[Task item]: All lines from the one with "SW3: none -> switch (3V3, DRV)" through the close of the records below are to be set down exactly, and no others.

== Recorded data ==

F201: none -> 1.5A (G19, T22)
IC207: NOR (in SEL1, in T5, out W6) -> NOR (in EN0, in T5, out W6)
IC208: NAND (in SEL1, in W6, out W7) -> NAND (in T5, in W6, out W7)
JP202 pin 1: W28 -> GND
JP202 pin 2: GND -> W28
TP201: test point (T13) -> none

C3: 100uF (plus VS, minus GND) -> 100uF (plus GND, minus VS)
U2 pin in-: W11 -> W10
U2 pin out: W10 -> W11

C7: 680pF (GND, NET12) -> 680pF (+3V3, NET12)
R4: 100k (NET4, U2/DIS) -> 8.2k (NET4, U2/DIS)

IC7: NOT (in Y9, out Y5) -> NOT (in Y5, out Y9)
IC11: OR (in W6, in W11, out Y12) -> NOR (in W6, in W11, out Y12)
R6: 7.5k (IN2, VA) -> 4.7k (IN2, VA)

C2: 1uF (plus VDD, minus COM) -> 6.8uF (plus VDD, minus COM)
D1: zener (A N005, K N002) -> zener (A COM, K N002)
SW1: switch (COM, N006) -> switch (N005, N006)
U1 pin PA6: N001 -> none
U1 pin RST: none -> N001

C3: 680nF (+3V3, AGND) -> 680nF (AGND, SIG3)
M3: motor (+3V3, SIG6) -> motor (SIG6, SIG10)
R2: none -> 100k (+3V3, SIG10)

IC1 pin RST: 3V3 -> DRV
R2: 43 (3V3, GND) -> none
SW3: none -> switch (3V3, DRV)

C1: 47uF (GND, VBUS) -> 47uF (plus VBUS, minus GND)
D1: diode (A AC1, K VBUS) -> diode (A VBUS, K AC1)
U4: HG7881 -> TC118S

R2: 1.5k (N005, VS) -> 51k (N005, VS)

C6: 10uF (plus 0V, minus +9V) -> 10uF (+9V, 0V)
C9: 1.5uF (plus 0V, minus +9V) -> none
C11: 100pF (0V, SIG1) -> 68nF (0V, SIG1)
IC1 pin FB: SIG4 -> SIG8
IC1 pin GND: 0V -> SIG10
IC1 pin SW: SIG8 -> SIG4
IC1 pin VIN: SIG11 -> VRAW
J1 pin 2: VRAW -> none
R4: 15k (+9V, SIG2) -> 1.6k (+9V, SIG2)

===

[Answer for the task]:
SW3: none -> switch (3V3, DRV)

C1: 47uF (GND, VBUS) -> 47uF (plus VBUS, minus GND)
D1: diode (A AC1, K VBUS) -> diode (A VBUS, K AC1)
U4: HG7881 -> TC118S

R2: 1.5k (N005, VS) -> 51k (N005, VS)

C6: 10uF (plus 0V, minus +9V) -> 10uF (+9V, 0V)
C9: 1.5uF (plus 0V, minus +9V) -> none
C11: 100pF (0V, SIG1) -> 68nF (0V, SIG1)
IC1 pin FB: SIG4 -> SIG8
IC1 pin GND: 0V -> SIG10
IC1 pin SW: SIG8 -> SIG4
IC1 pin VIN: SIG11 -> VRAW
J1 pin 2: VRAW -> none
R4: 15k (+9V, SIG2) -> 1.6k (+9V, SIG2)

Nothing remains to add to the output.